** Assignment **
Here, the job is to give back every entry below unchanged, omitting pictures.

──────── Source material ────────

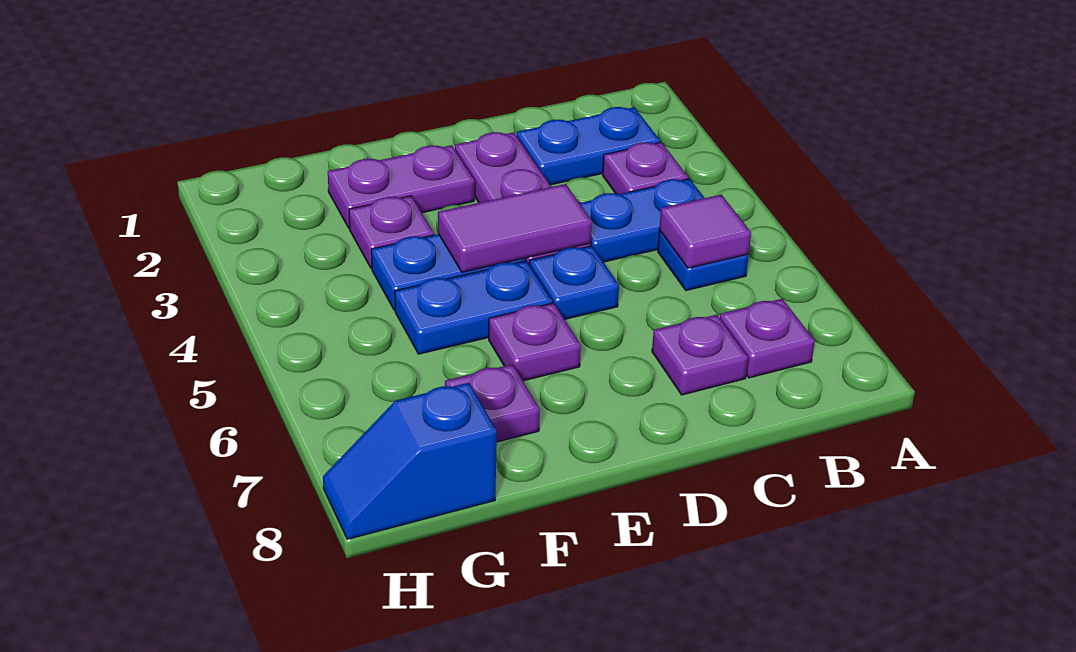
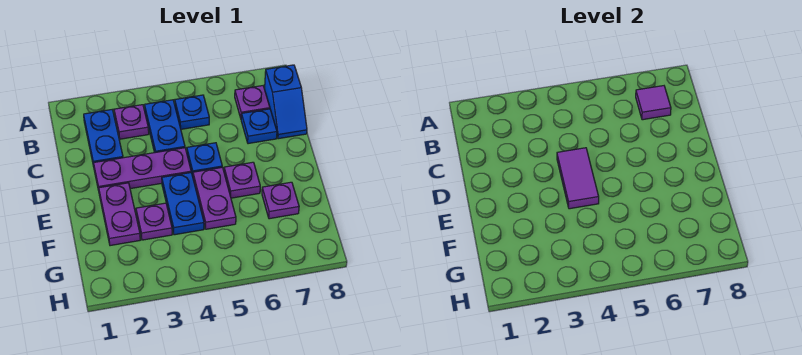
purple tile B5 level 2 -> purple tile B7 level 2
purple plate C7 level 1 -> blue plate C7 level 1
blue plate E5:F5 level 1 -> purple plate E5:F5 level 1
blue slope G8:H8 level 1 top G -> blue slope B8:C8 level 1 top B

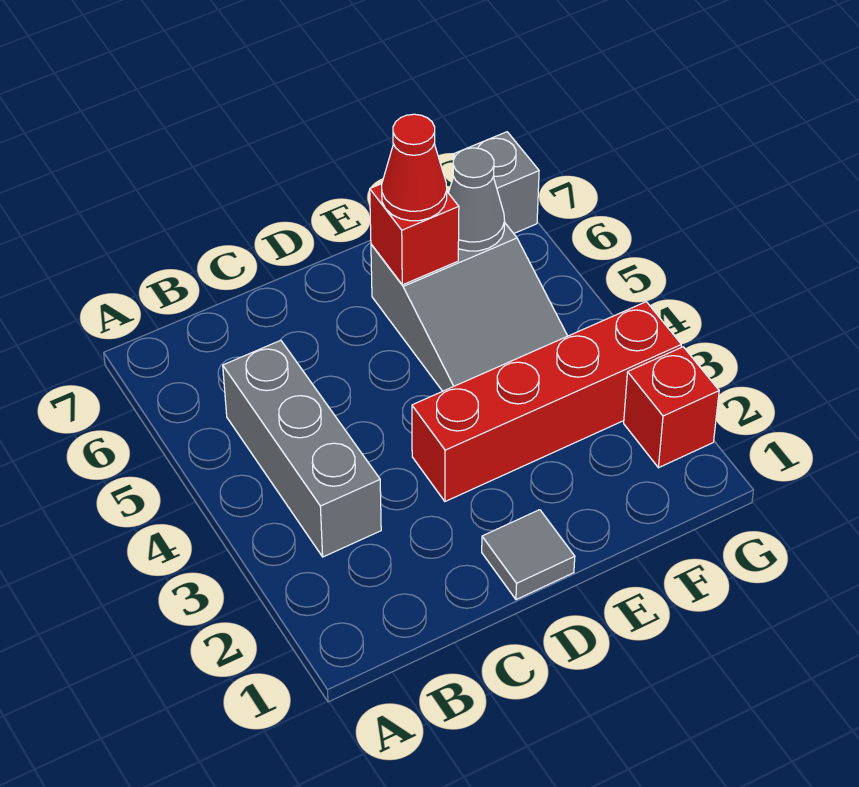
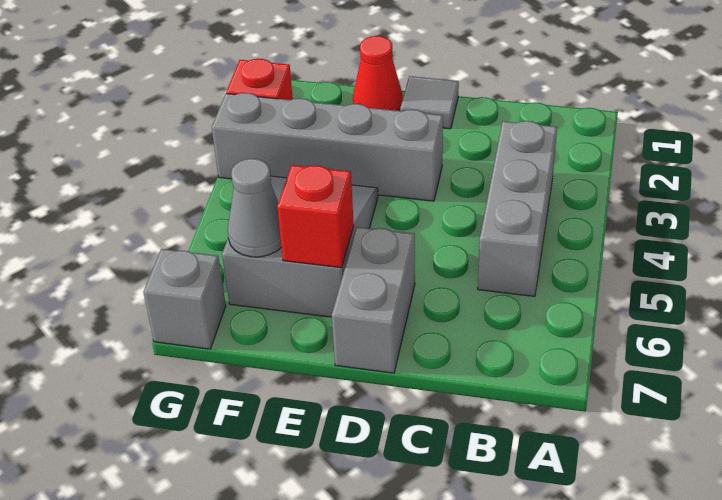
red brick D3:G3 level 1 -> grey brick D3:G3 level 1
none -> grey brick D6:D7 level 1
red cone E6 level 3 -> red cone E1 level 1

────────

** Written reply **
purple tile B5 level 2 -> purple tile B7 level 2
purple plate C7 level 1 -> blue plate C7 level 1
blue plate E5:F5 level 1 -> purple plate E5:F5 level 1
blue slope G8:H8 level 1 top G -> blue slope B8:C8 level 1 top B

red brick D3:G3 level 1 -> grey brick D3:G3 level 1
none -> grey brick D6:D7 level 1
red cone E6 level 3 -> red cone E1 level 1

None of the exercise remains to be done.